[Revision comparison data]
*** Begin section ***

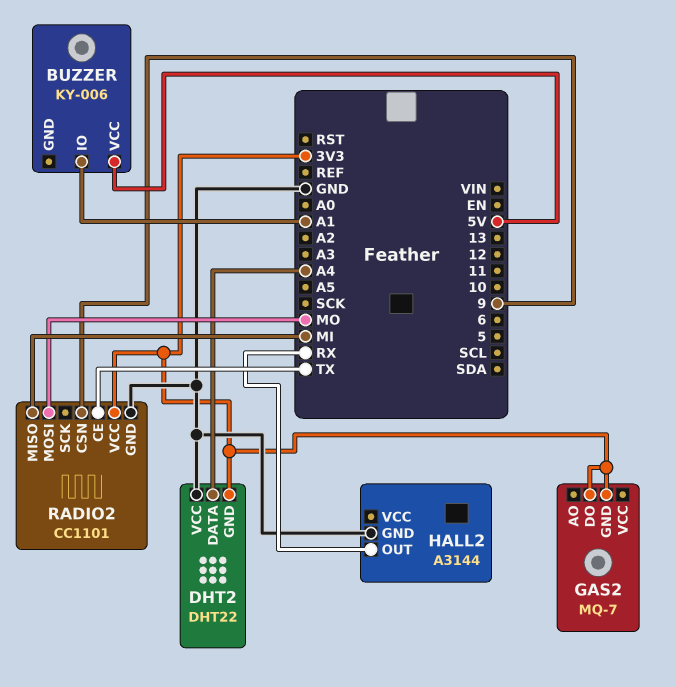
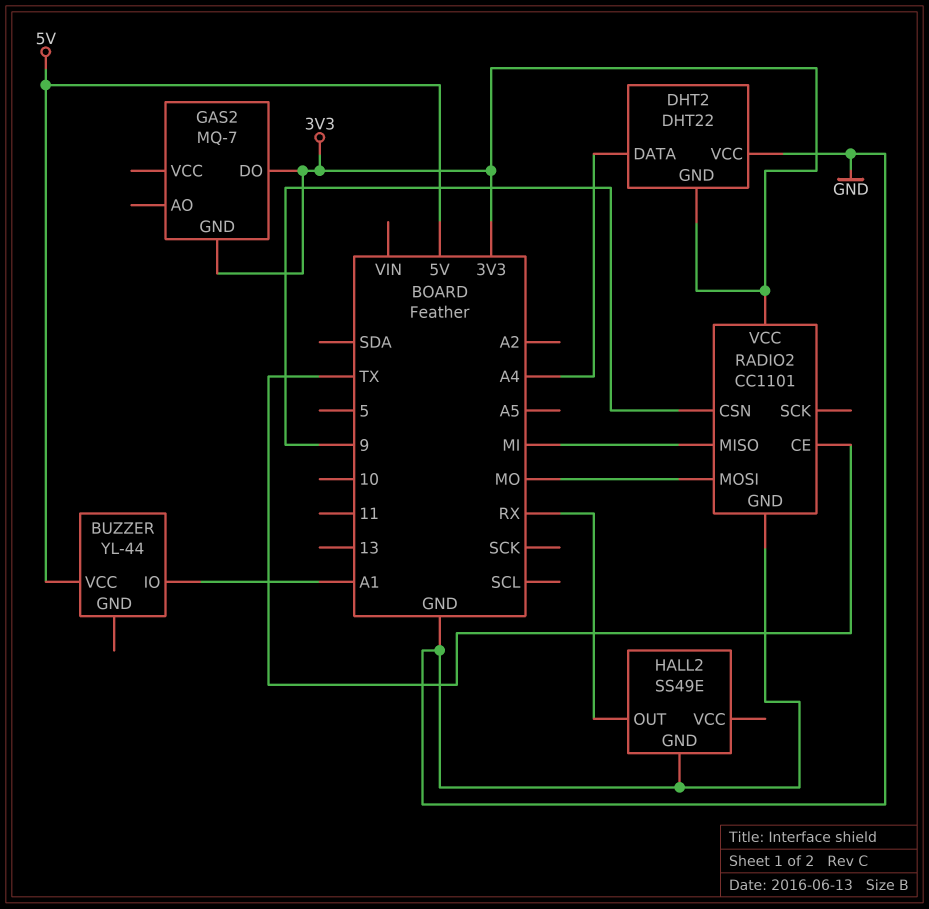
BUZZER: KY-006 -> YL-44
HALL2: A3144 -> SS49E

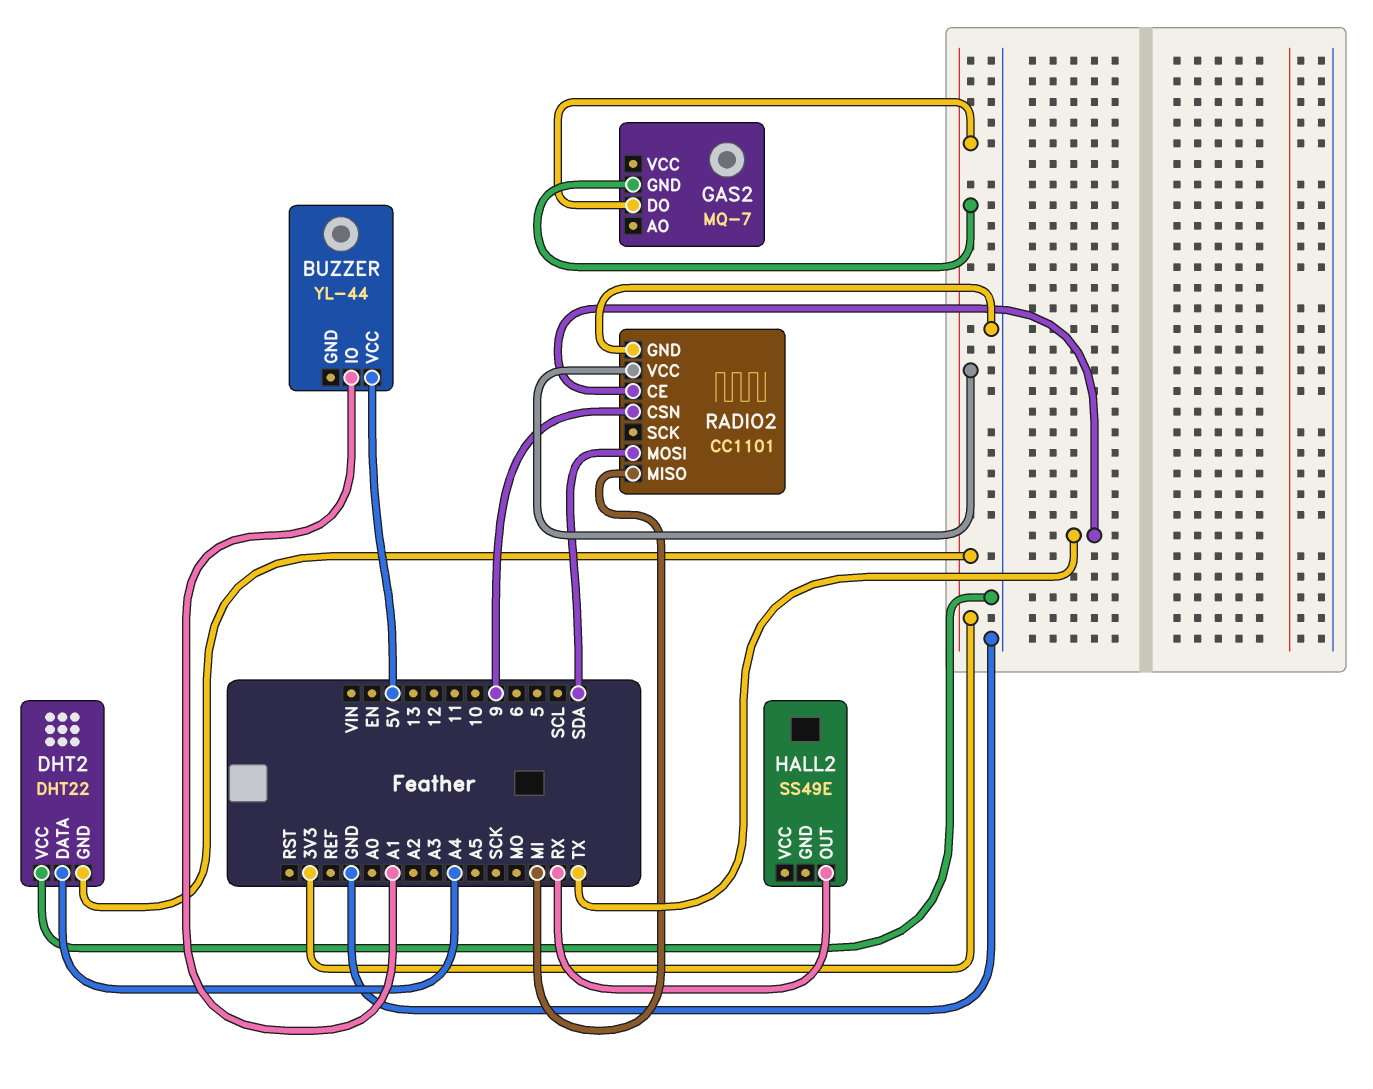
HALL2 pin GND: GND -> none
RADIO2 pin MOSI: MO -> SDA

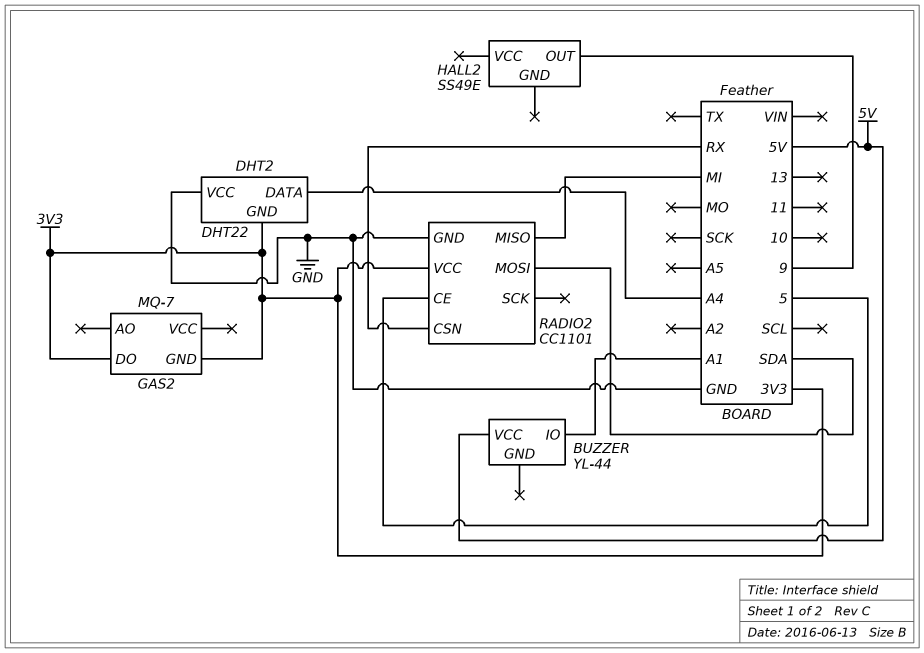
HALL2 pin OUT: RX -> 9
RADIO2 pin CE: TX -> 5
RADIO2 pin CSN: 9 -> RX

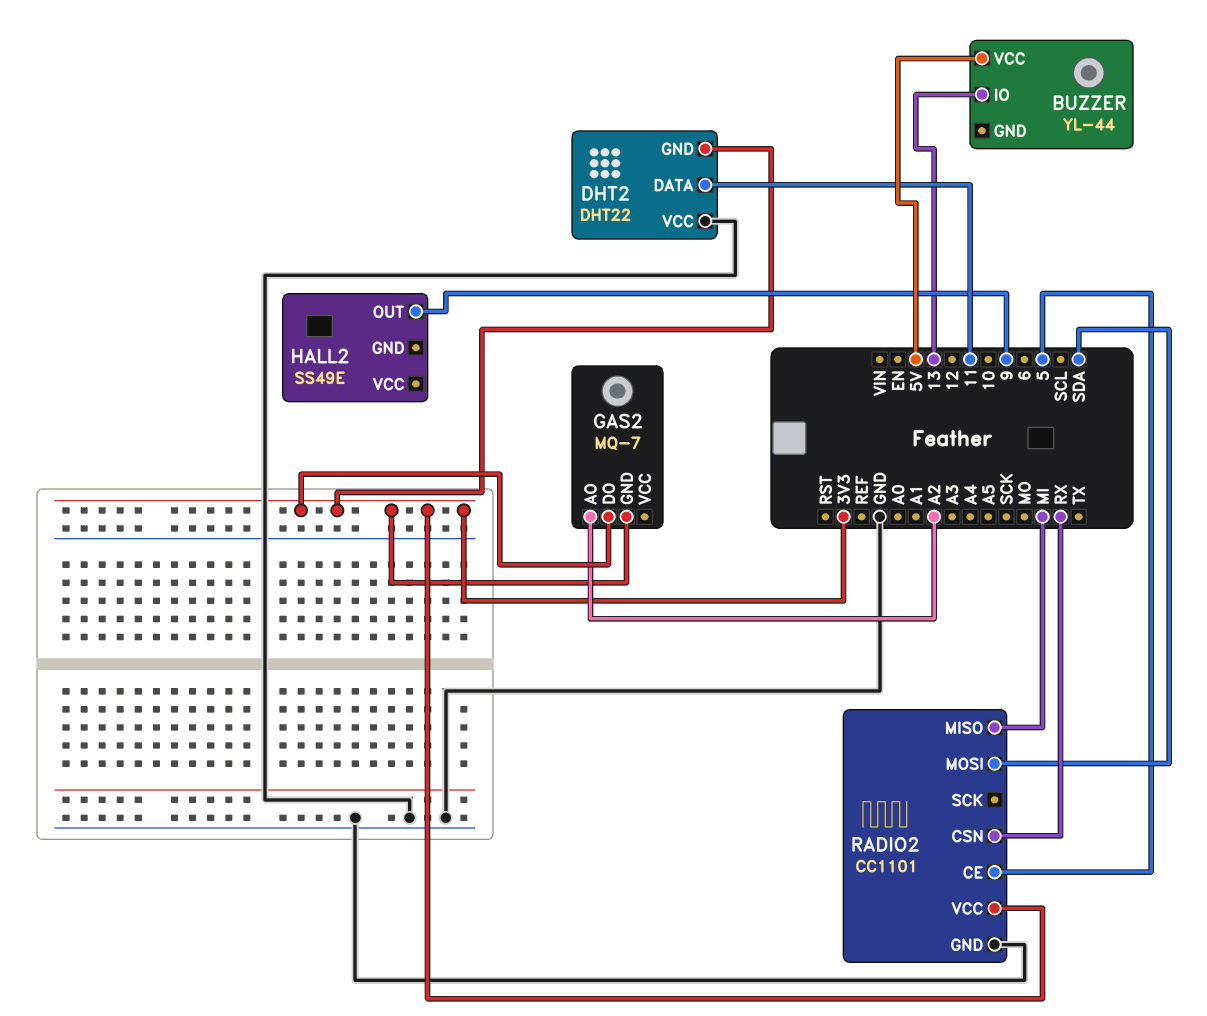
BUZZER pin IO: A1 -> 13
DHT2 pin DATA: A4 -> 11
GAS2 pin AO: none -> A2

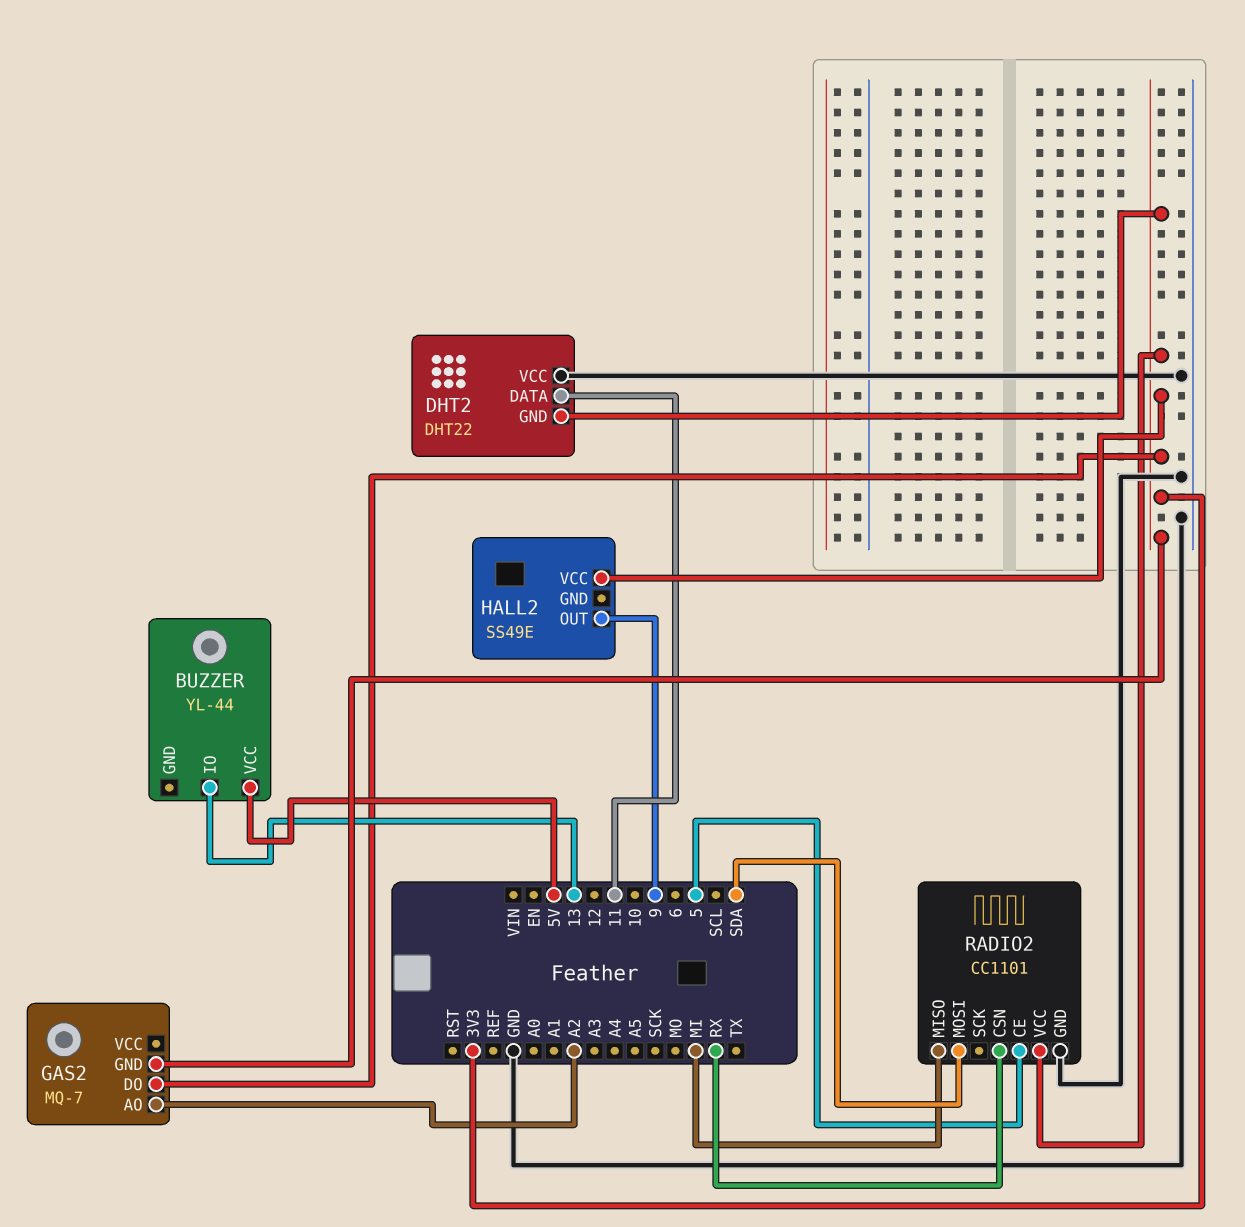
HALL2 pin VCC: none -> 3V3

*** End section ***

Both ends included, copy the lines from the one holding "RADIO2 pin CSN: 9 -> RX" to the last line of the entries exactly, with all pictures left out.

> **Answer to this task**
RADIO2 pin CSN: 9 -> RX

BUZZER pin IO: A1 -> 13
DHT2 pin DATA: A4 -> 11
GAS2 pin AO: none -> A2

HALL2 pin VCC: none -> 3V3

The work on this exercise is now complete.